Before-and-after change records:
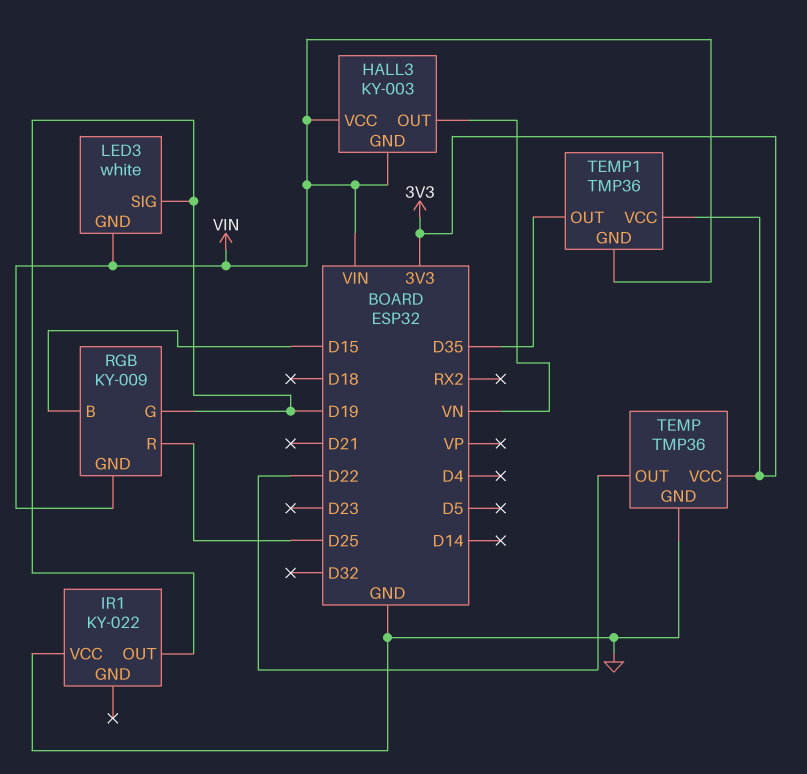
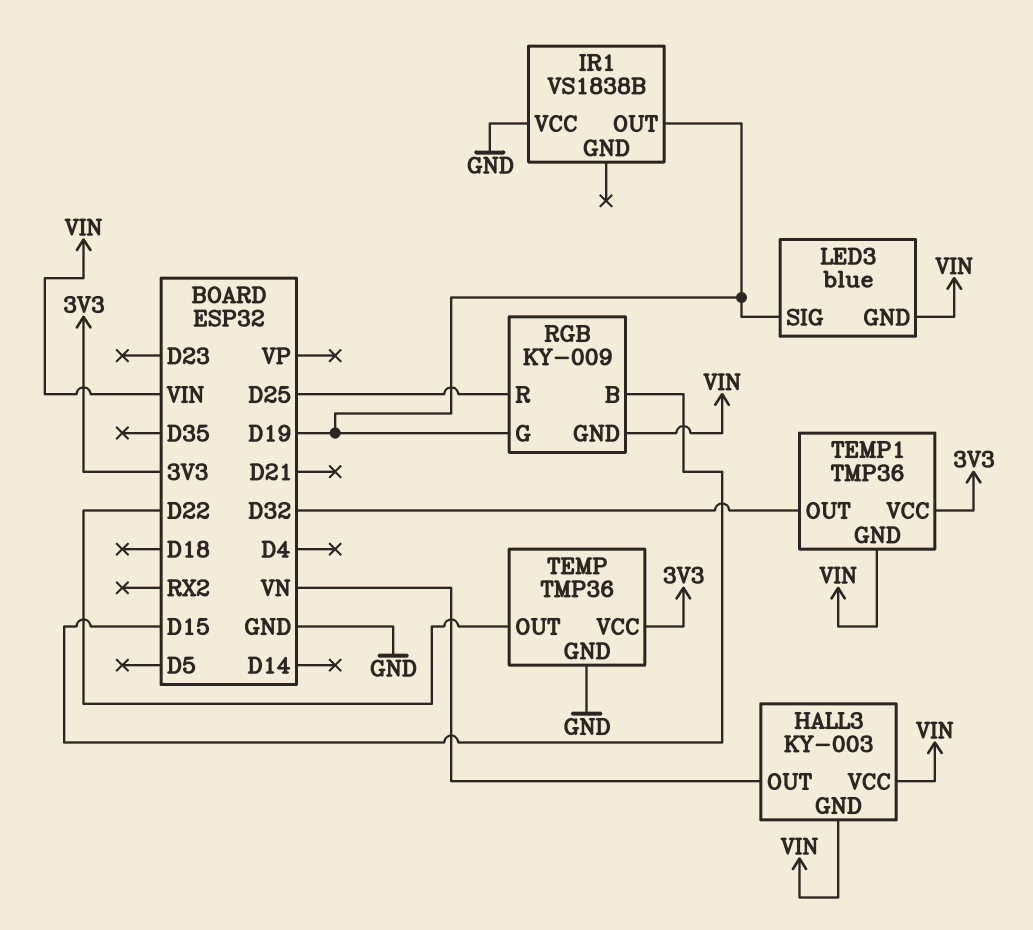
IR1: KY-022 -> VS1838B
LED3: white -> blue
TEMP1 pin OUT: D35 -> D32

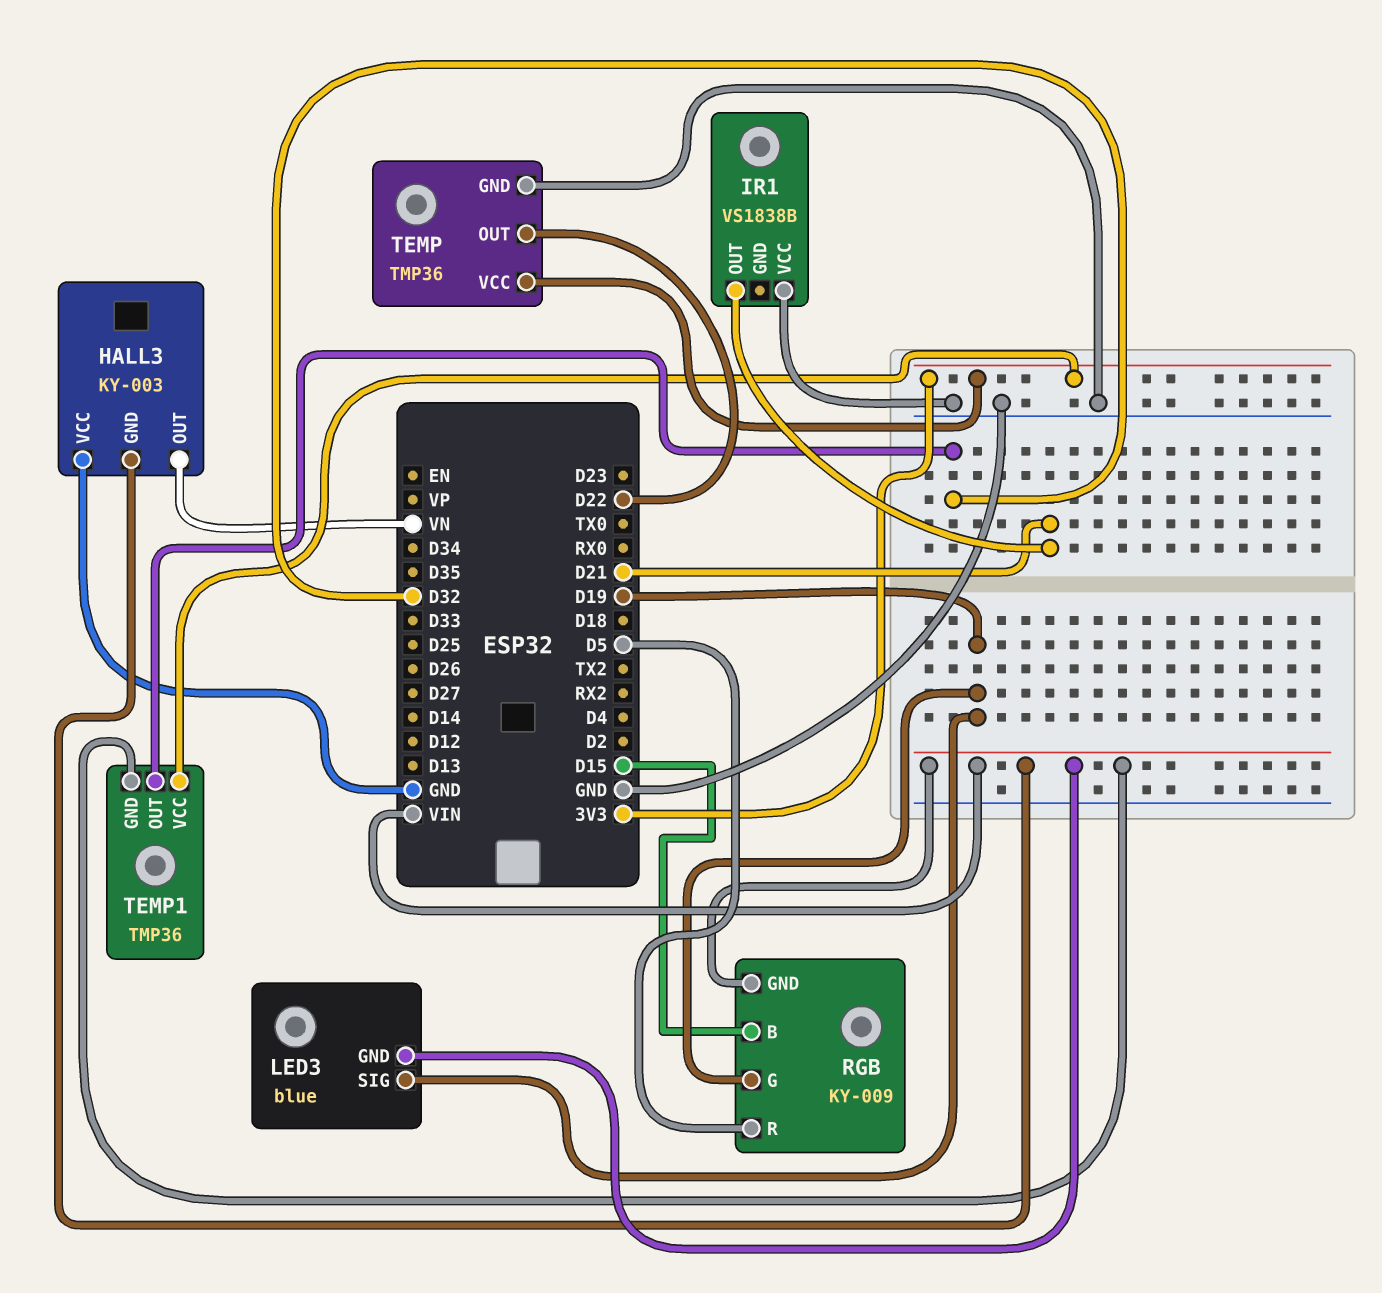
HALL3 pin VCC: VIN -> GND
IR1 pin OUT: D19 -> D21
RGB pin R: D25 -> D5

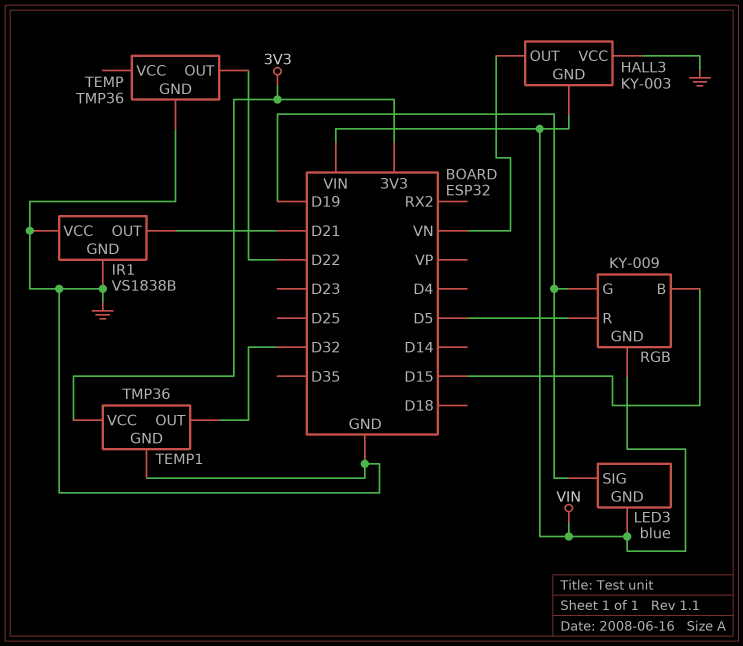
IR1 pin GND: none -> GND
TEMP pin VCC: 3V3 -> none
TEMP1 pin GND: VIN -> GND

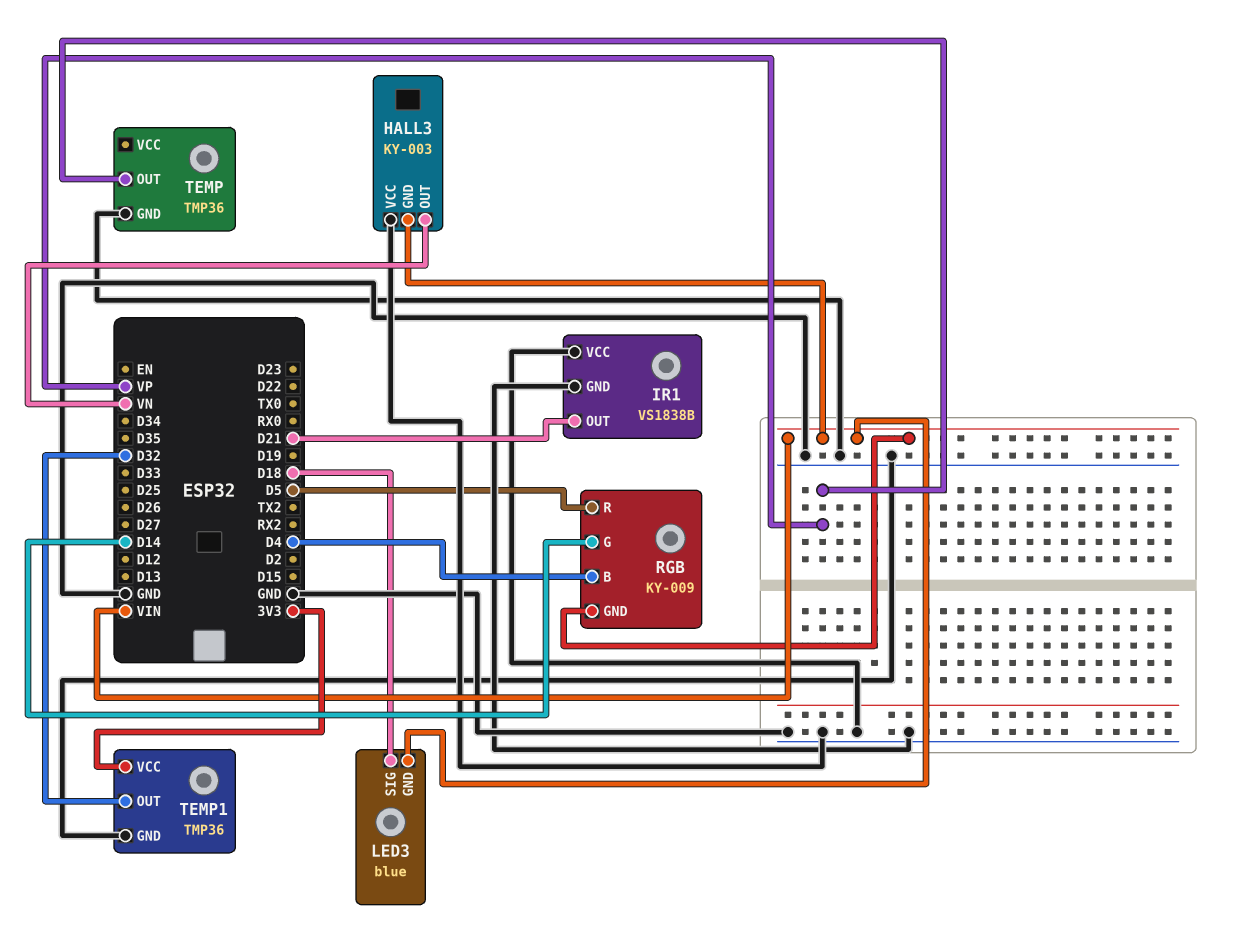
LED3 pin SIG: D19 -> D18
RGB pin B: D15 -> D4
RGB pin G: D19 -> D14
TEMP pin OUT: D22 -> VP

• **Task to carry out**: Each line above should be written out again exactly, and no picture should appear in the copy.

• **Answer area**:
IR1: KY-022 -> VS1838B
LED3: white -> blue
TEMP1 pin OUT: D35 -> D32

HALL3 pin VCC: VIN -> GND
IR1 pin OUT: D19 -> D21
RGB pin R: D25 -> D5

IR1 pin GND: none -> GND
TEMP pin VCC: 3V3 -> none
TEMP1 pin GND: VIN -> GND

LED3 pin SIG: D19 -> D18
RGB pin B: D15 -> D4
RGB pin G: D19 -> D14
TEMP pin OUT: D22 -> VP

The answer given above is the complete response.